• [Source data]

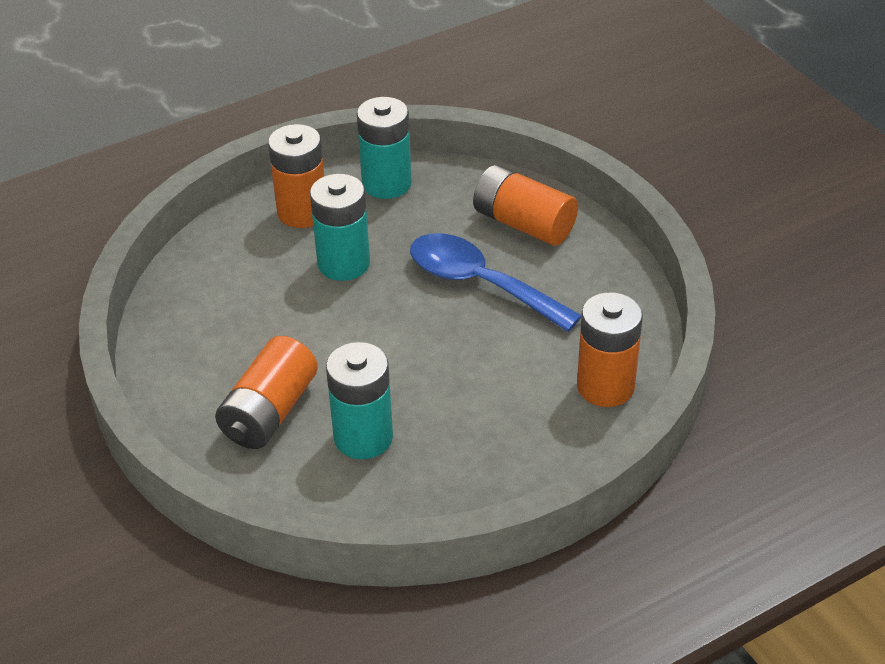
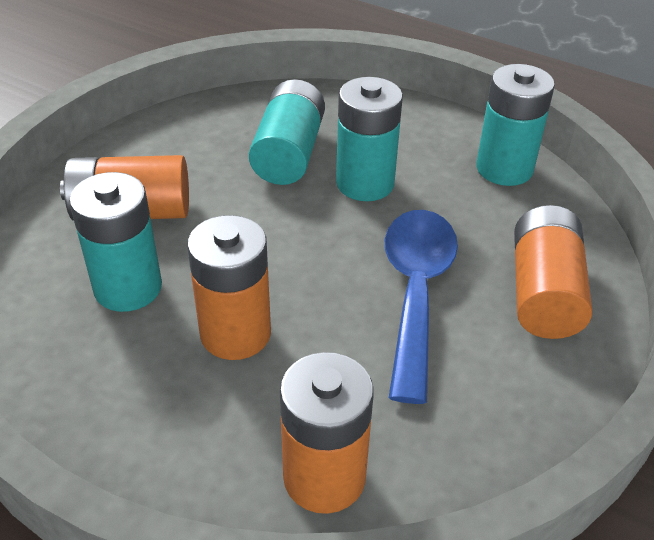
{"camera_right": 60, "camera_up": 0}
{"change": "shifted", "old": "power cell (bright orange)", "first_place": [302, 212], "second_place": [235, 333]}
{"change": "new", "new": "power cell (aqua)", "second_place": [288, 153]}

• [Task details] The whole listing is to be retyped exactly, with its pictures removed.

• [Your solution]
{"camera_right": 60, "camera_up": 0}
{"change": "shifted", "old": "power cell (bright orange)", "first_place": [302, 212], "second_place": [235, 333]}
{"change": "new", "new": "power cell (aqua)", "second_place": [288, 153]}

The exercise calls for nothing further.